- What is being asked -
Scan the entries for lines with the word "green" and copy those lines.

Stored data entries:
################
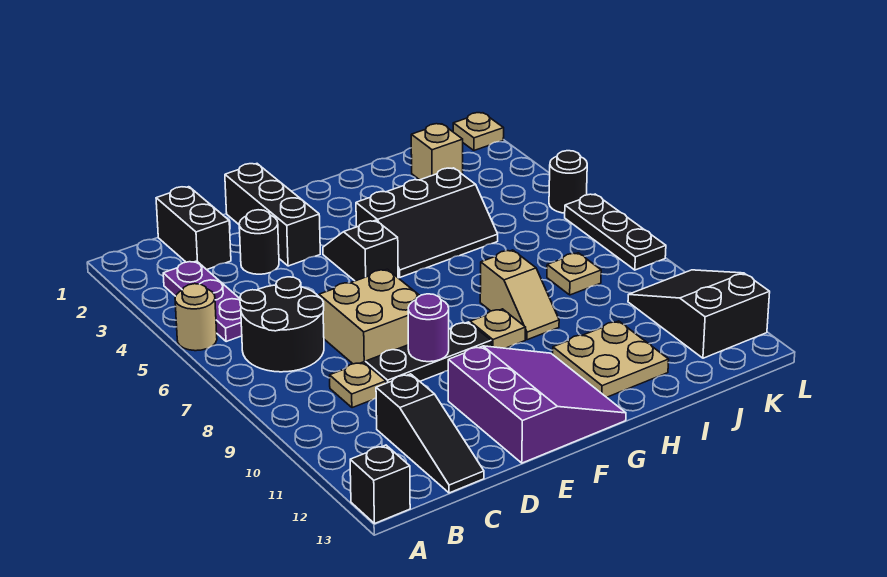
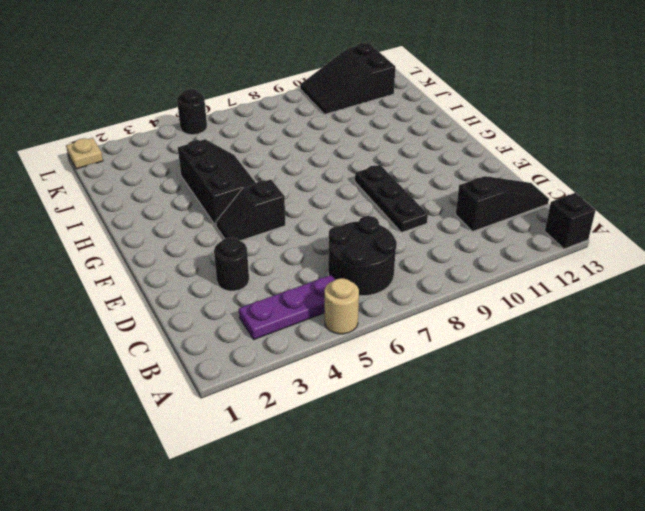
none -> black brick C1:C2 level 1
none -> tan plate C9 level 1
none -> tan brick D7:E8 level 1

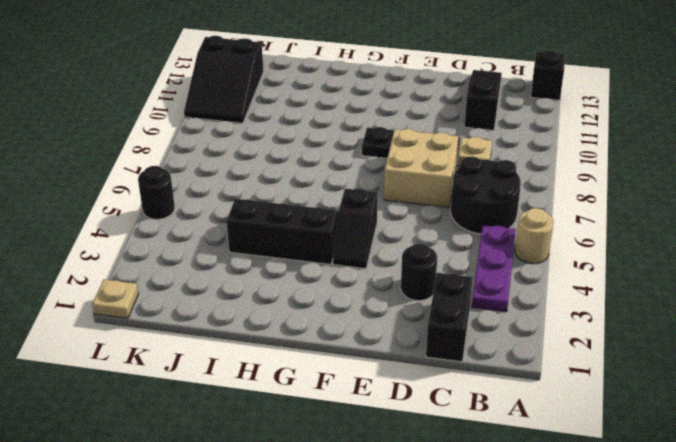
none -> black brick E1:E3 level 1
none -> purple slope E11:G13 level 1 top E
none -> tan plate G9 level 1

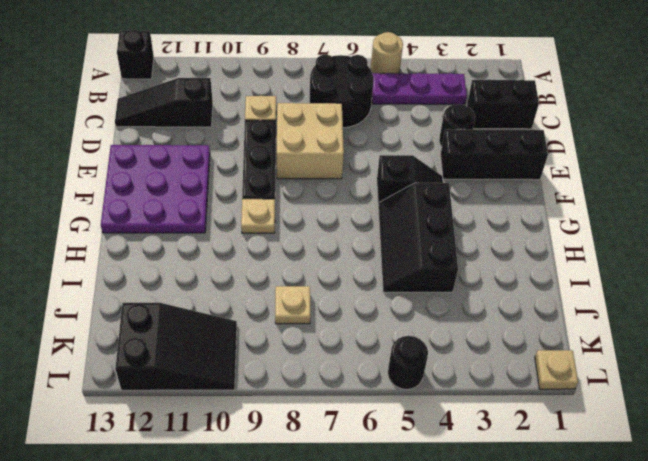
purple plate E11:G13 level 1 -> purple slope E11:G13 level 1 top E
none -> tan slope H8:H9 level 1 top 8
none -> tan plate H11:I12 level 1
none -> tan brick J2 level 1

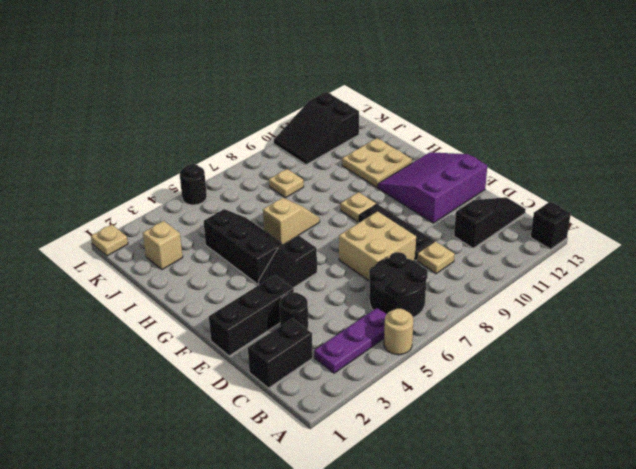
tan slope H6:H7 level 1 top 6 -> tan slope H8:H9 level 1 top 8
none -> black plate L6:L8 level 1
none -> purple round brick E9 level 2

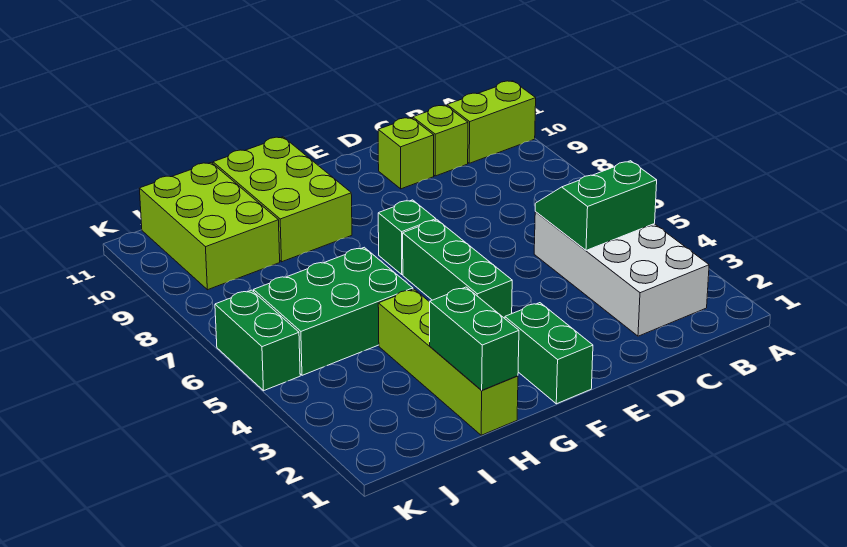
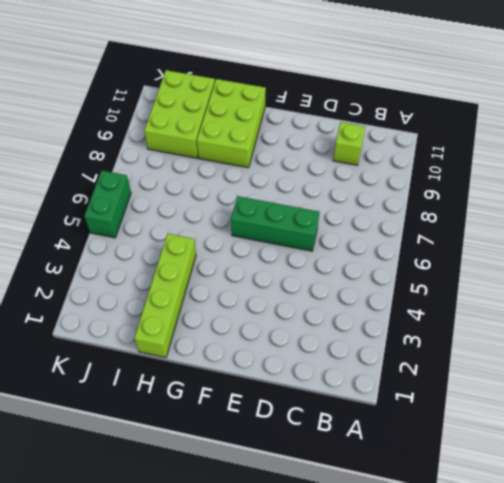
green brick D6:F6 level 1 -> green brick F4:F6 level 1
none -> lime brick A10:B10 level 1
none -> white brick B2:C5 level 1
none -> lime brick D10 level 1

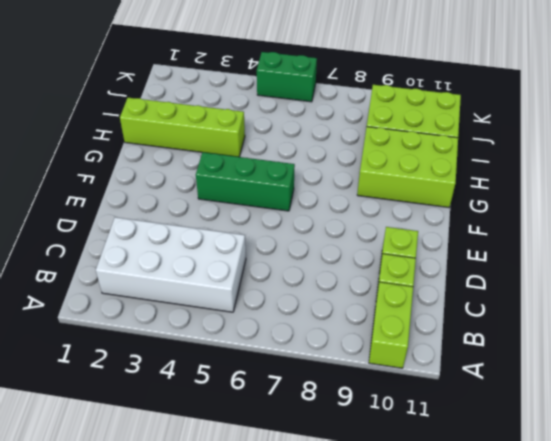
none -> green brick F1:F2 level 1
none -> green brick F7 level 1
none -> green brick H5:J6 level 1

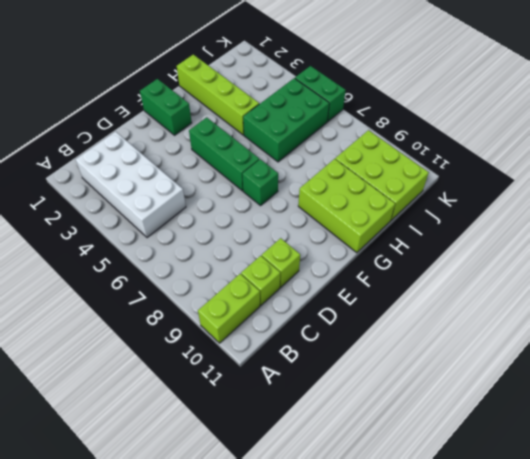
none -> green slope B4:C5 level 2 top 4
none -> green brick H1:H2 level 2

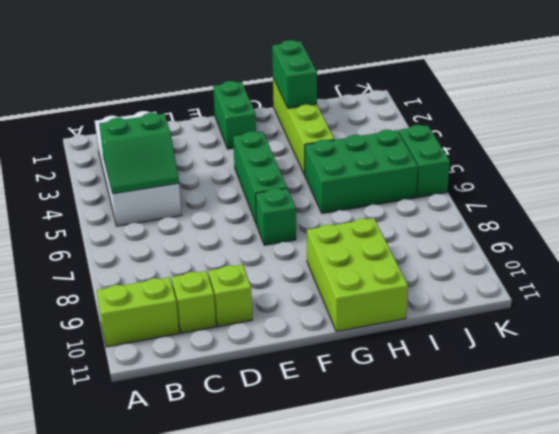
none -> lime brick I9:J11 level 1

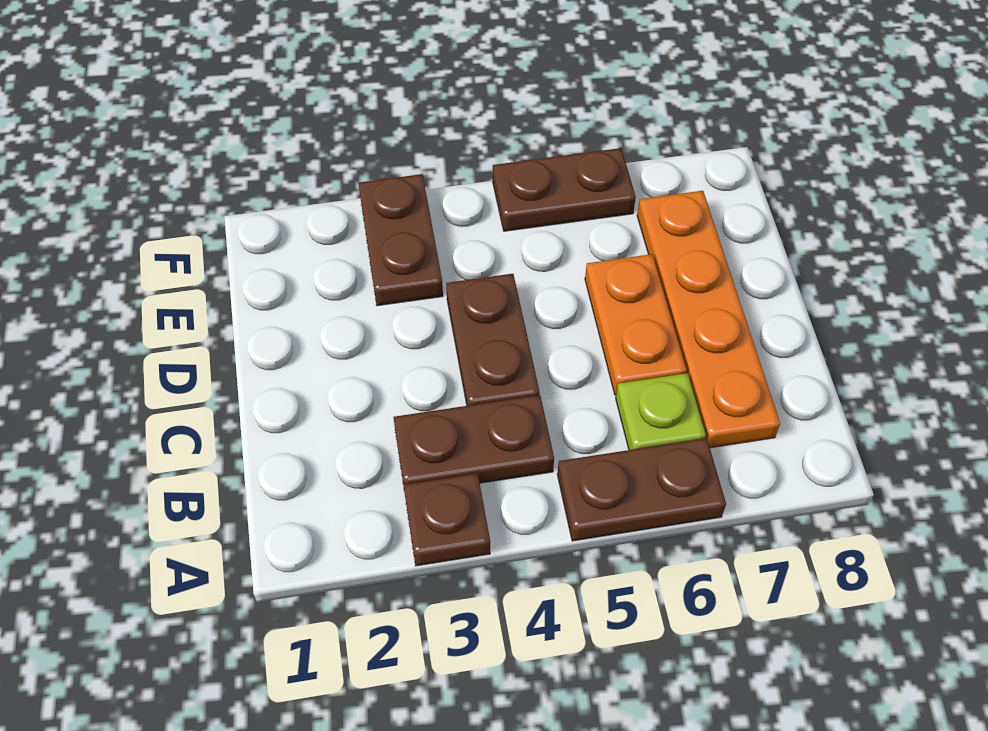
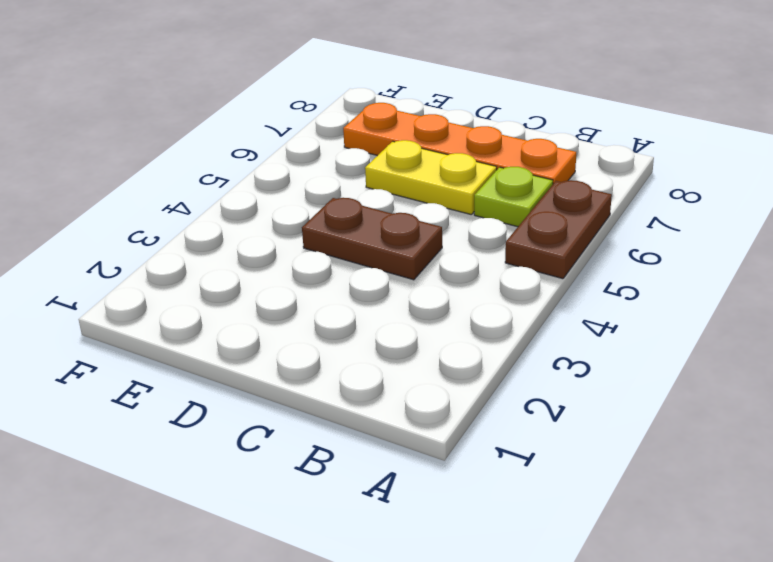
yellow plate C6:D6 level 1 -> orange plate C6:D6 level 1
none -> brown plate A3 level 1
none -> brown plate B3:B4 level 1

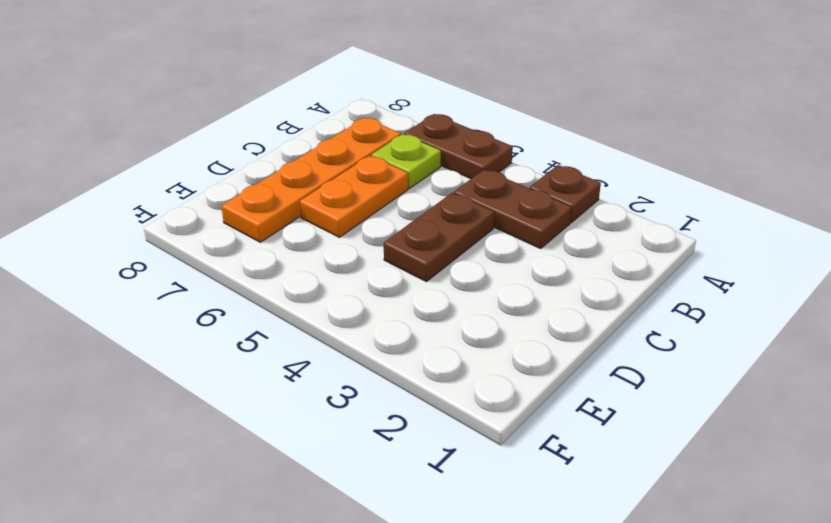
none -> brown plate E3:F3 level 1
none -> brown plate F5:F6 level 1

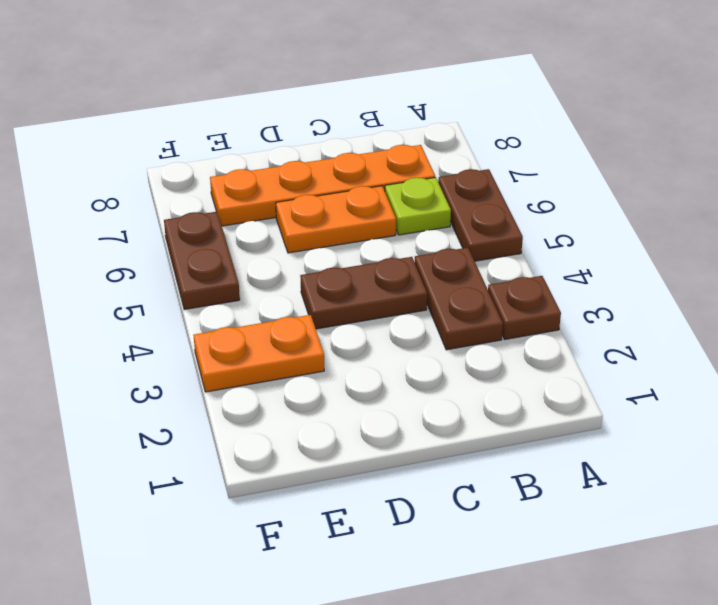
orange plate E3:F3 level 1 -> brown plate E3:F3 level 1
################
- Response to the task -
green brick D6:F6 level 1 -> green brick F4:F6 level 1
none -> green brick F1:F2 level 1
none -> green brick F7 level 1
none -> green brick H5:J6 level 1
none -> green slope B4:C5 level 2 top 4
none -> green brick H1:H2 level 2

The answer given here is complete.